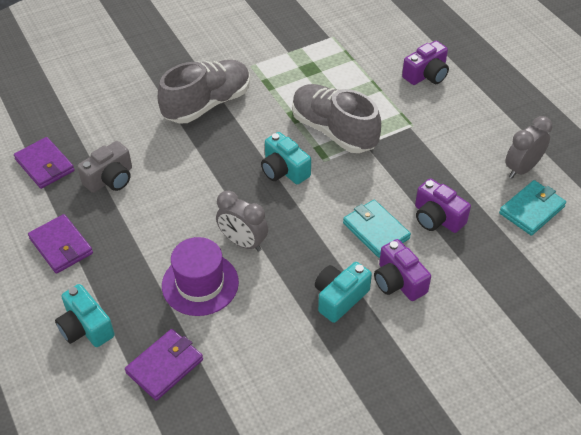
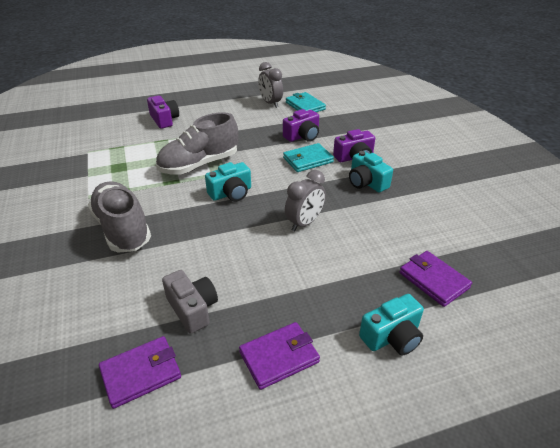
camera: 80 degrees left, 10 degrees down
purple hat [162,237,239,316] -> none

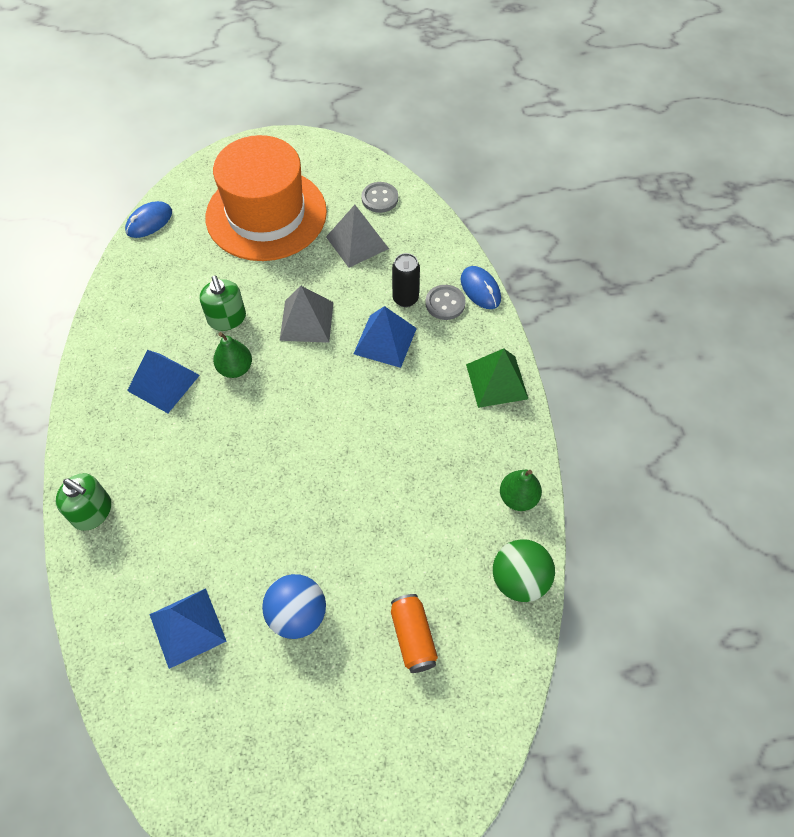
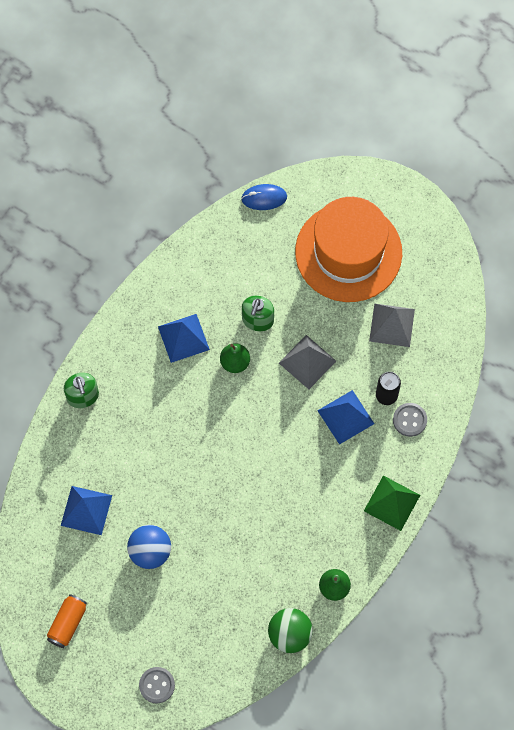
camera: 40 degrees right, 10 degrees up
grey button [361,182,398,213] -> grey button moved to [139,667,175,704]
orange can [391,594,438,673] -> orange can moved to [47,594,87,648]
blue mouse [461,266,501,309] -> none

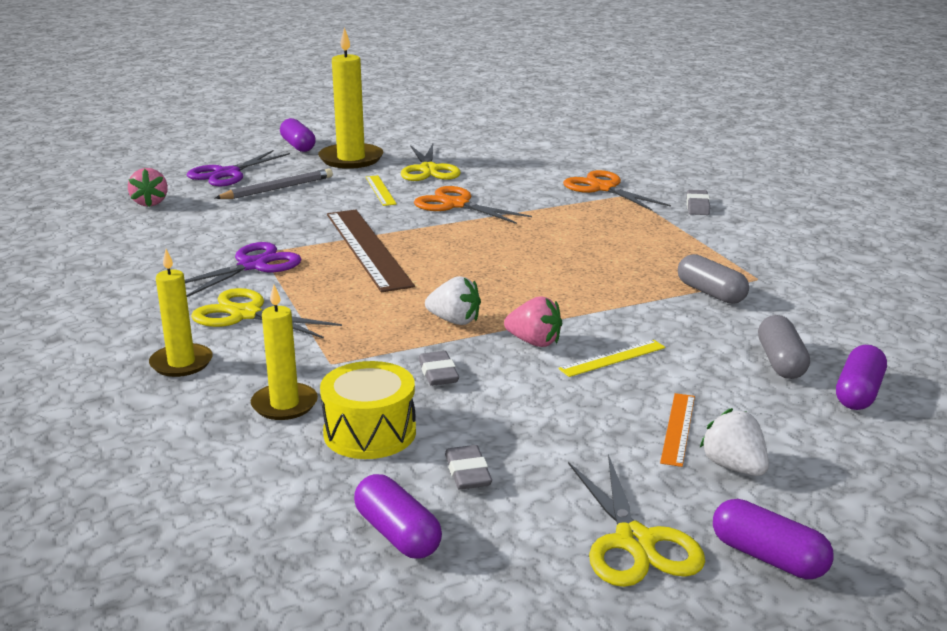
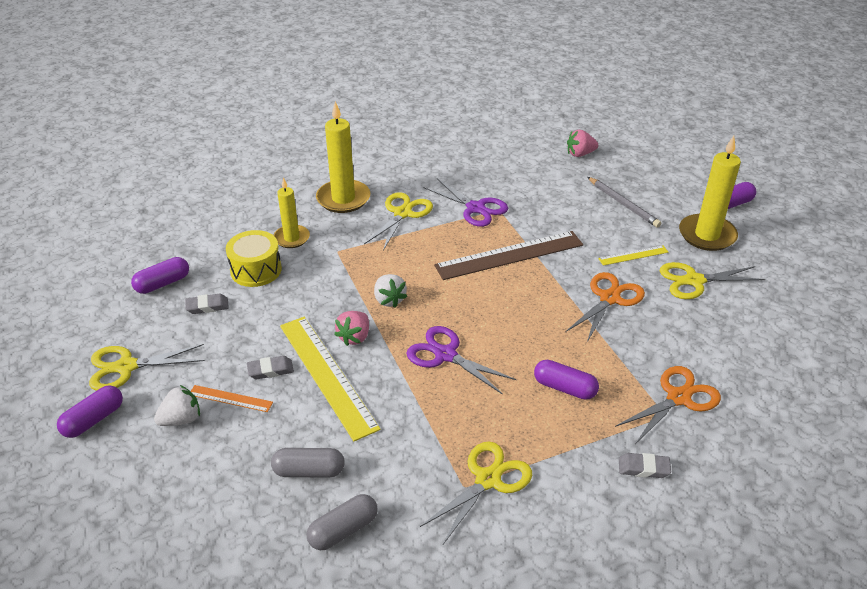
camera: 90 degrees right, 15 degrees up
yellow candle [149,249,213,377] -> yellow candle [316,101,370,213], size x1.58
purple scissors [187,150,290,186] -> purple scissors moved to [406,326,516,395]
grey eraser [418,351,459,386] -> grey eraser moved to [247,356,294,379]
white strawberry [425,276,481,325] -> white strawberry turned 45 degrees counterclockwise [374,274,407,308]
yellow ruler [558,340,665,377] -> yellow ruler [280,317,381,441], size x2.13
grey capsule [678,254,749,304] -> grey capsule moved to [307,494,378,550]
purple capsule [836,345,887,410] -> purple capsule moved to [534,360,599,400]
none -> yellow scissors [420,442,532,544]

--------------------------------------------------

__About this task__. Your task is to reproduce exactly the lines from the one that holds "orange can [391,594,438,673]" to the last line of the listing, and only those, omitting the pictures.

__Response for this exercise__.
orange can [391,594,438,673] -> orange can moved to [47,594,87,648]
blue mouse [461,266,501,309] -> none

camera: 90 degrees right, 15 degrees up
yellow candle [149,249,213,377] -> yellow candle [316,101,370,213], size x1.58
purple scissors [187,150,290,186] -> purple scissors moved to [406,326,516,395]
grey eraser [418,351,459,386] -> grey eraser moved to [247,356,294,379]
white strawberry [425,276,481,325] -> white strawberry turned 45 degrees counterclockwise [374,274,407,308]
yellow ruler [558,340,665,377] -> yellow ruler [280,317,381,441], size x2.13
grey capsule [678,254,749,304] -> grey capsule moved to [307,494,378,550]
purple capsule [836,345,887,410] -> purple capsule moved to [534,360,599,400]
none -> yellow scissors [420,442,532,544]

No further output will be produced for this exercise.